Exercise objective
Your copy must hold all of the data below, unchanged and without images.

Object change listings

....................

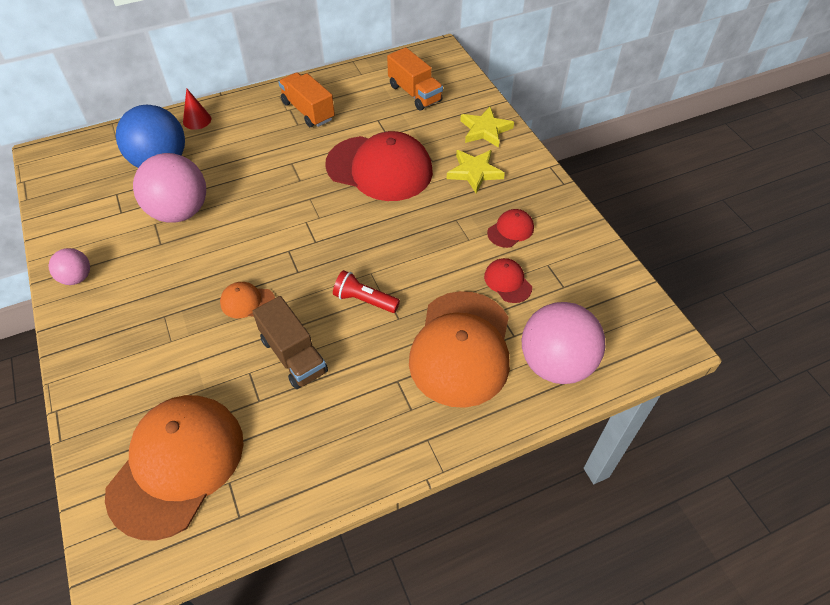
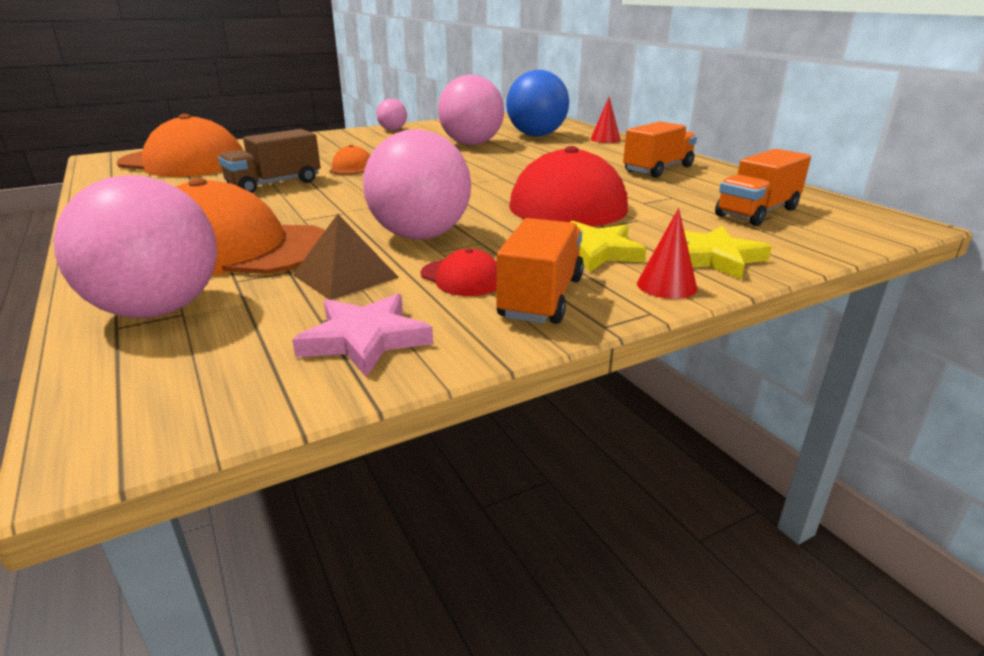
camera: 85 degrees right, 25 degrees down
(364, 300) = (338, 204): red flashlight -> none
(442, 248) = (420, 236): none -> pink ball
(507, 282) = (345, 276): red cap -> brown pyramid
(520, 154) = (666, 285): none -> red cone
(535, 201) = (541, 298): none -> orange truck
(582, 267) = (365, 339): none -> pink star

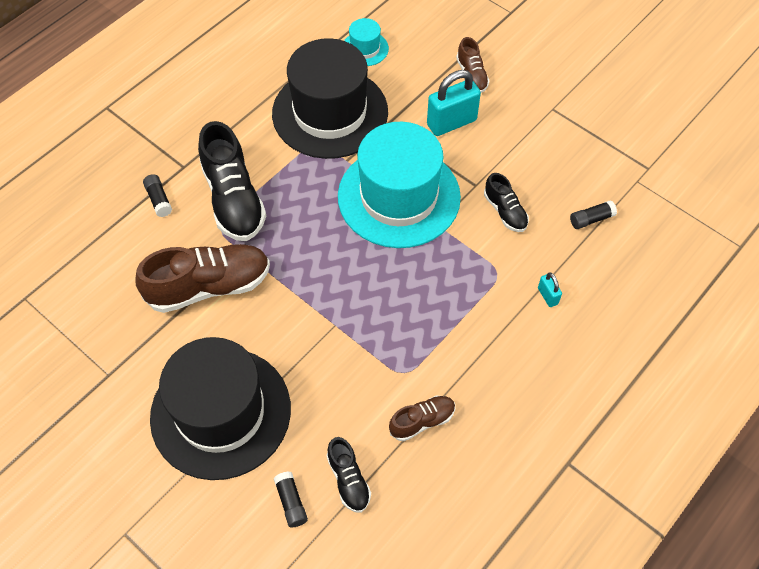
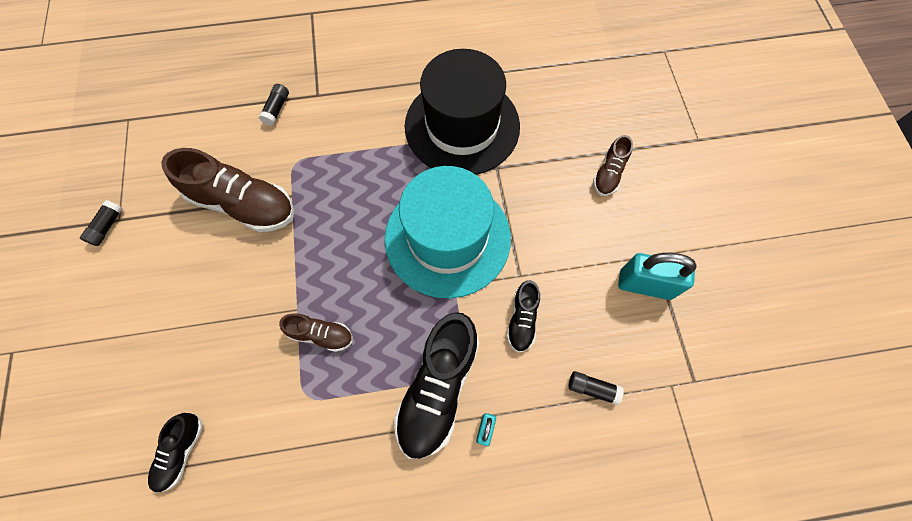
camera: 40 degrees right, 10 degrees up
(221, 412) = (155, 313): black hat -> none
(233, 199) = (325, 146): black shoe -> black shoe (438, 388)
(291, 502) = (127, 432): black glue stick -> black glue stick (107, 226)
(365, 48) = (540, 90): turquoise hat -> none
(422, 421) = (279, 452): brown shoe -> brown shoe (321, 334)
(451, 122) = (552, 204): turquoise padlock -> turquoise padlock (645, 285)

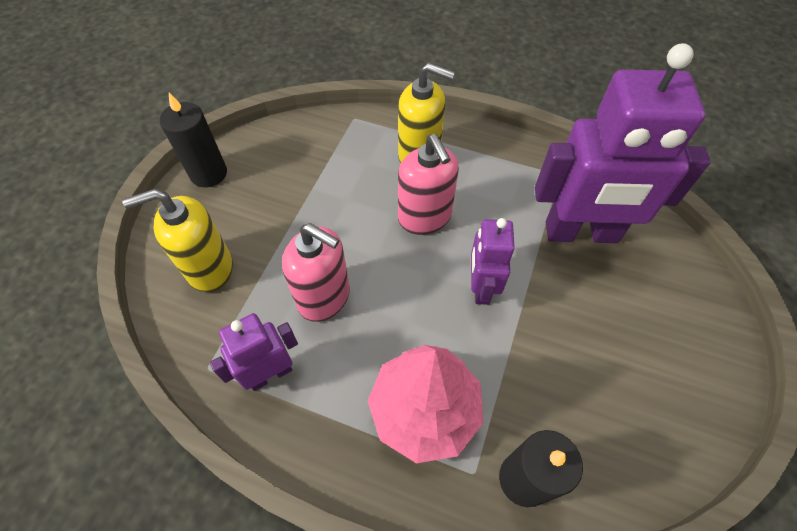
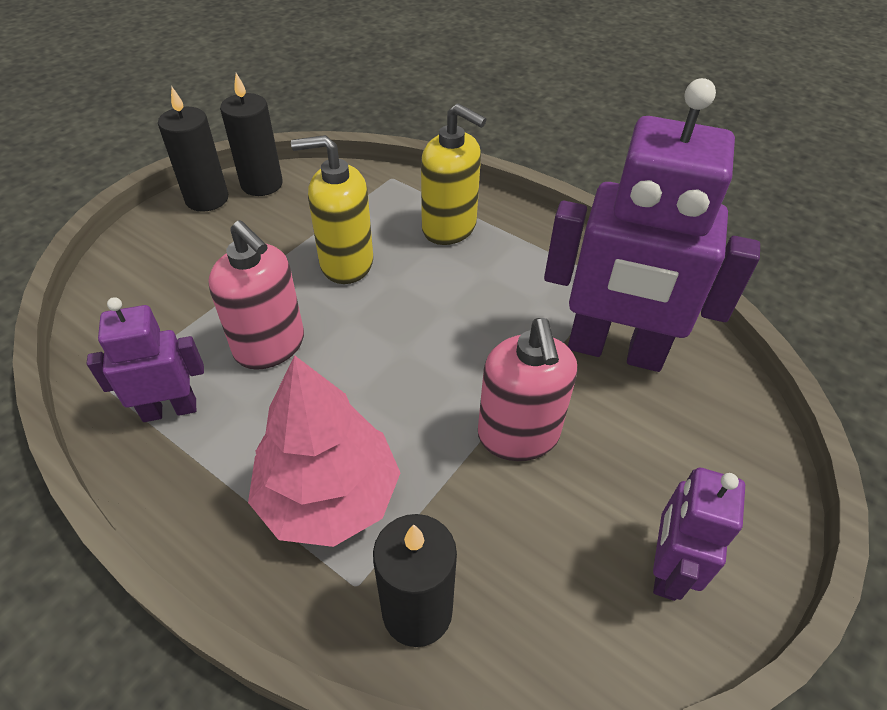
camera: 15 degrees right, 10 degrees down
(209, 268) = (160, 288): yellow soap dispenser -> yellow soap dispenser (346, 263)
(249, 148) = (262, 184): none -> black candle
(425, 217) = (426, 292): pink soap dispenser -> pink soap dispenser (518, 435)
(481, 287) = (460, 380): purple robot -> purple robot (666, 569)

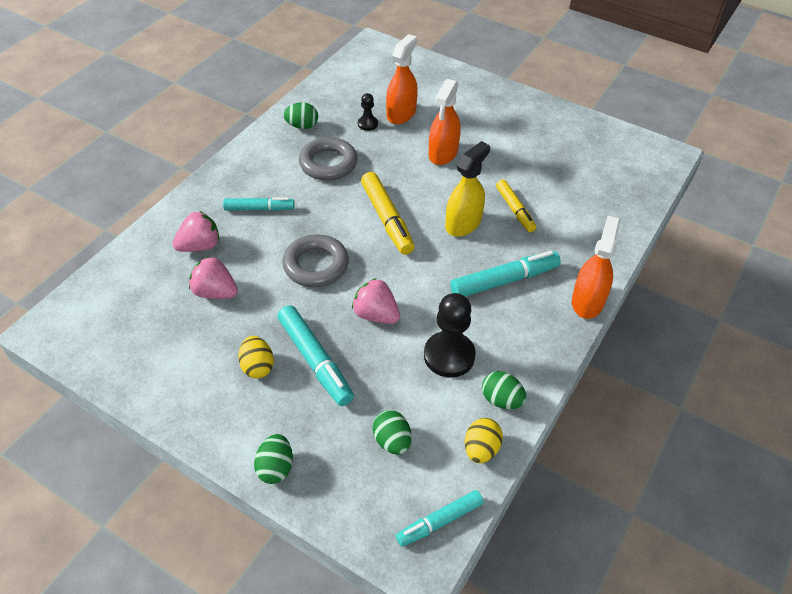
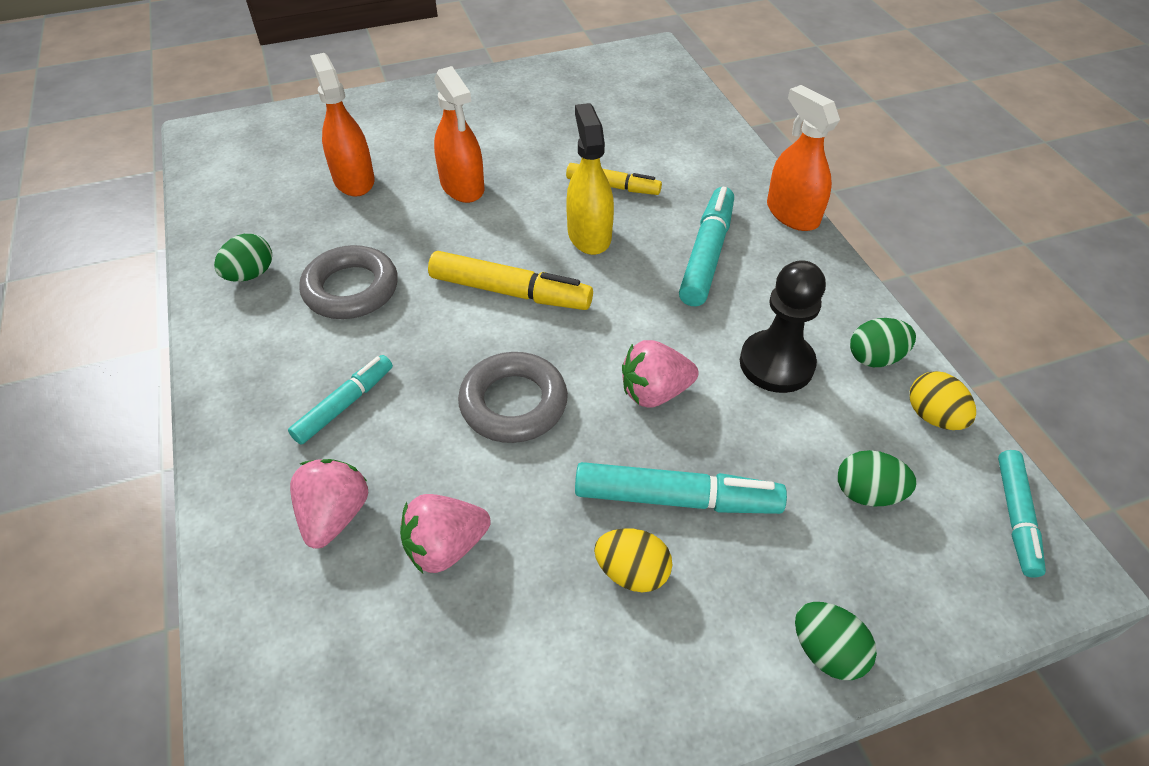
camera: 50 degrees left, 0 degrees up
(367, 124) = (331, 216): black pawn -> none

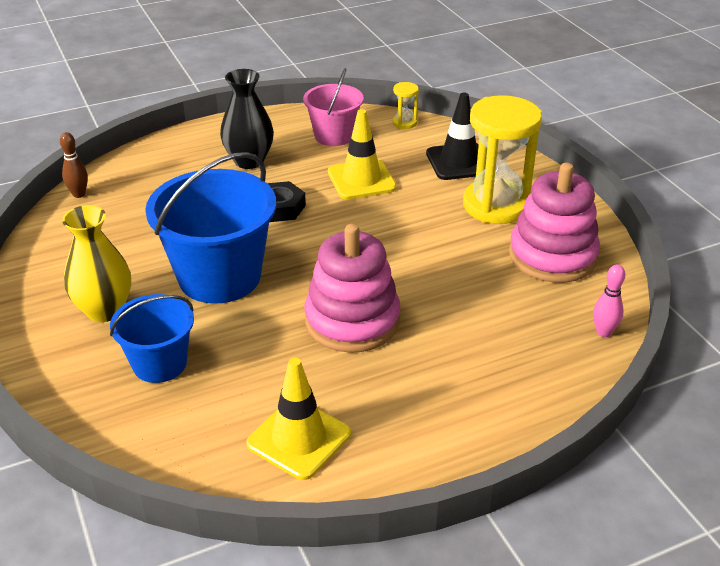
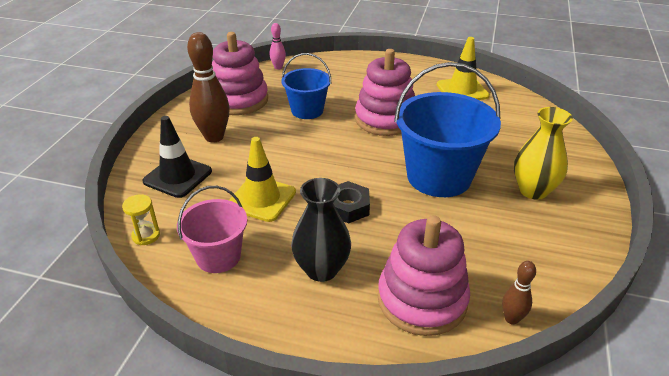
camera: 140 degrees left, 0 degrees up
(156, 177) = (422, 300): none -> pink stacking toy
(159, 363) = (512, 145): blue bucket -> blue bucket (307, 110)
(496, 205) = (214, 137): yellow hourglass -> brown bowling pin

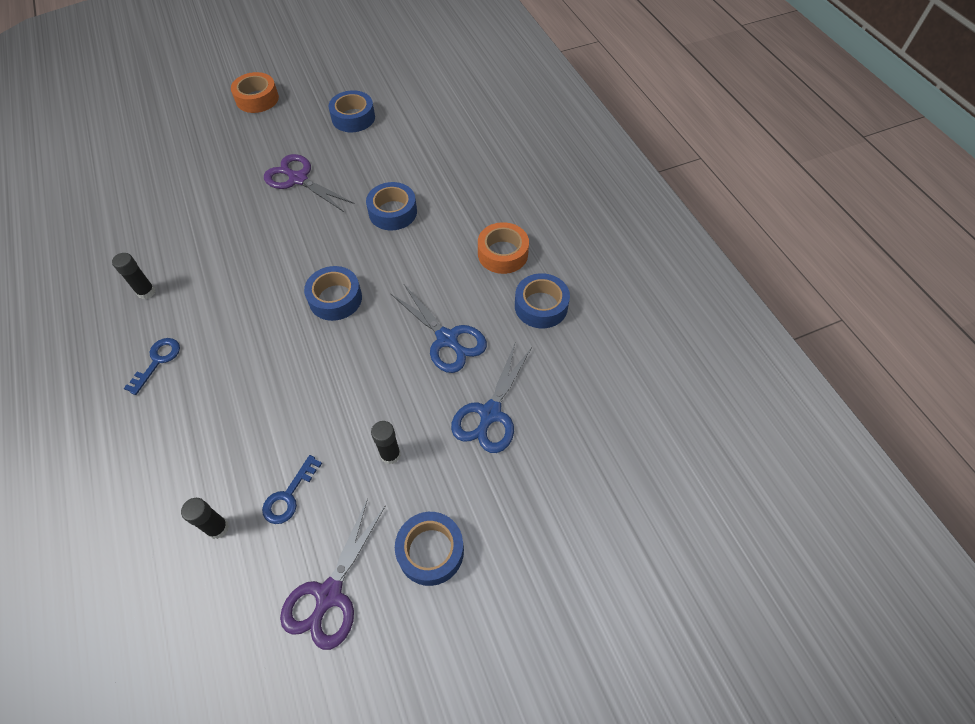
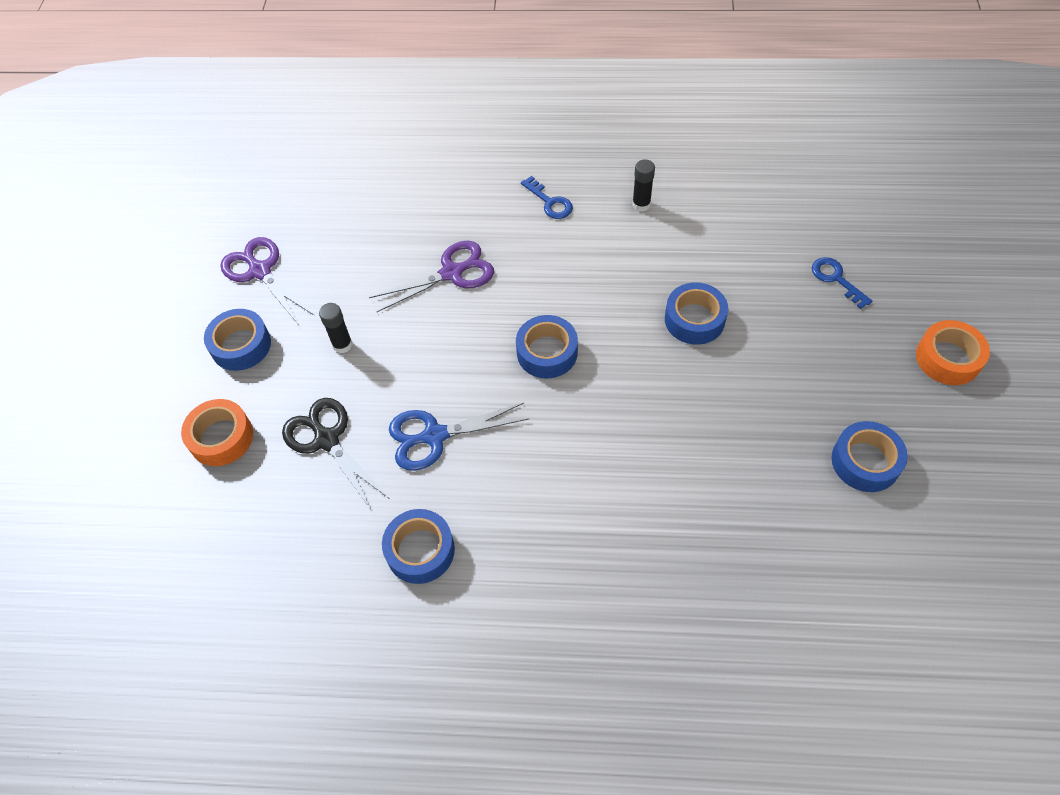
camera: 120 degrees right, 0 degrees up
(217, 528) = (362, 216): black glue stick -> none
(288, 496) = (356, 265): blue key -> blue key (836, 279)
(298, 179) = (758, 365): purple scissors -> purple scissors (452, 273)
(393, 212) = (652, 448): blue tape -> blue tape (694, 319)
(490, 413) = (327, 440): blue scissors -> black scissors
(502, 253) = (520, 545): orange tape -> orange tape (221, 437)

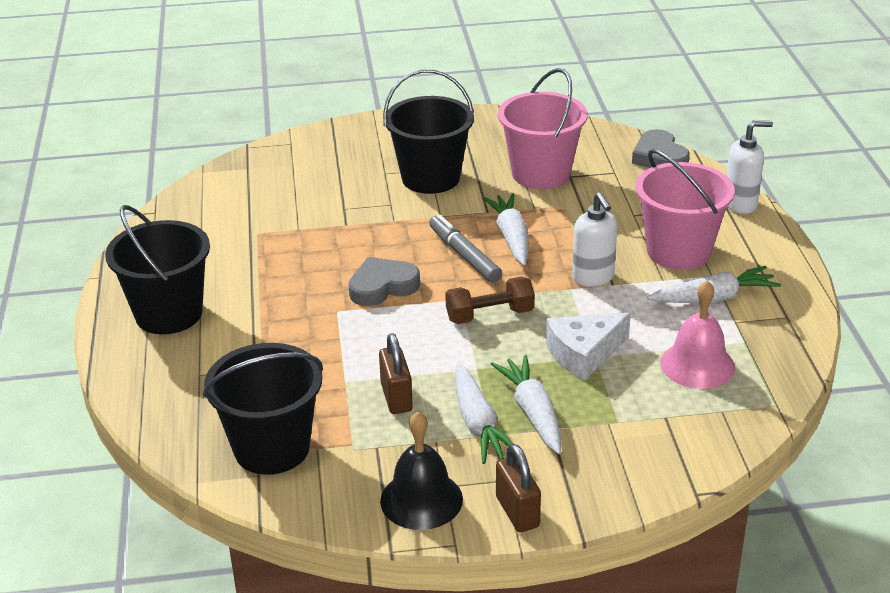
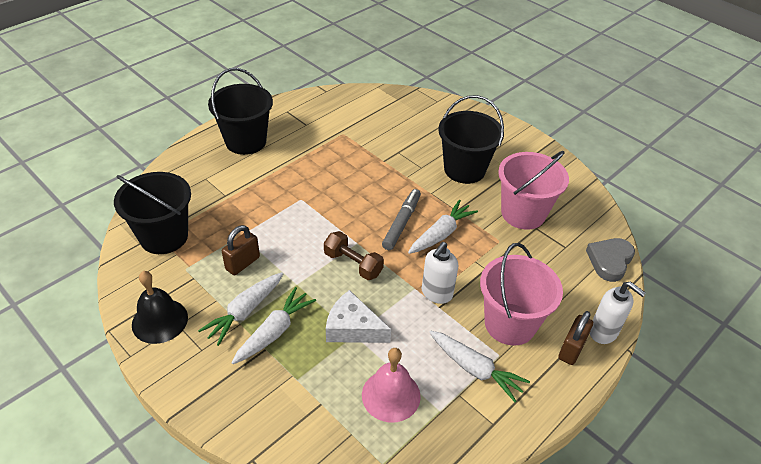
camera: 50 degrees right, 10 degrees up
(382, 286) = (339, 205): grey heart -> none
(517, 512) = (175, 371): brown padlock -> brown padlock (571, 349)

....................

Final answer
camera: 85 degrees right, 25 degrees down
(364, 300) = (338, 204): red flashlight -> none
(442, 248) = (420, 236): none -> pink ball
(507, 282) = (345, 276): red cap -> brown pyramid
(520, 154) = (666, 285): none -> red cone
(535, 201) = (541, 298): none -> orange truck
(582, 267) = (365, 339): none -> pink star

camera: 40 degrees right, 10 degrees up
(221, 412) = (155, 313): black hat -> none
(233, 199) = (325, 146): black shoe -> black shoe (438, 388)
(291, 502) = (127, 432): black glue stick -> black glue stick (107, 226)
(365, 48) = (540, 90): turquoise hat -> none
(422, 421) = (279, 452): brown shoe -> brown shoe (321, 334)
(451, 122) = (552, 204): turquoise padlock -> turquoise padlock (645, 285)

camera: 15 degrees right, 10 degrees down
(209, 268) = (160, 288): yellow soap dispenser -> yellow soap dispenser (346, 263)
(249, 148) = (262, 184): none -> black candle
(425, 217) = (426, 292): pink soap dispenser -> pink soap dispenser (518, 435)
(481, 287) = (460, 380): purple robot -> purple robot (666, 569)

camera: 50 degrees left, 0 degrees up
(367, 124) = (331, 216): black pawn -> none

camera: 140 degrees left, 0 degrees up
(156, 177) = (422, 300): none -> pink stacking toy
(159, 363) = (512, 145): blue bucket -> blue bucket (307, 110)
(496, 205) = (214, 137): yellow hourglass -> brown bowling pin

camera: 120 degrees right, 0 degrees up
(217, 528) = (362, 216): black glue stick -> none
(288, 496) = (356, 265): blue key -> blue key (836, 279)
(298, 179) = (758, 365): purple scissors -> purple scissors (452, 273)
(393, 212) = (652, 448): blue tape -> blue tape (694, 319)
(490, 413) = (327, 440): blue scissors -> black scissors
(502, 253) = (520, 545): orange tape -> orange tape (221, 437)

camera: 50 degrees right, 10 degrees up
(382, 286) = (339, 205): grey heart -> none
(517, 512) = (175, 371): brown padlock -> brown padlock (571, 349)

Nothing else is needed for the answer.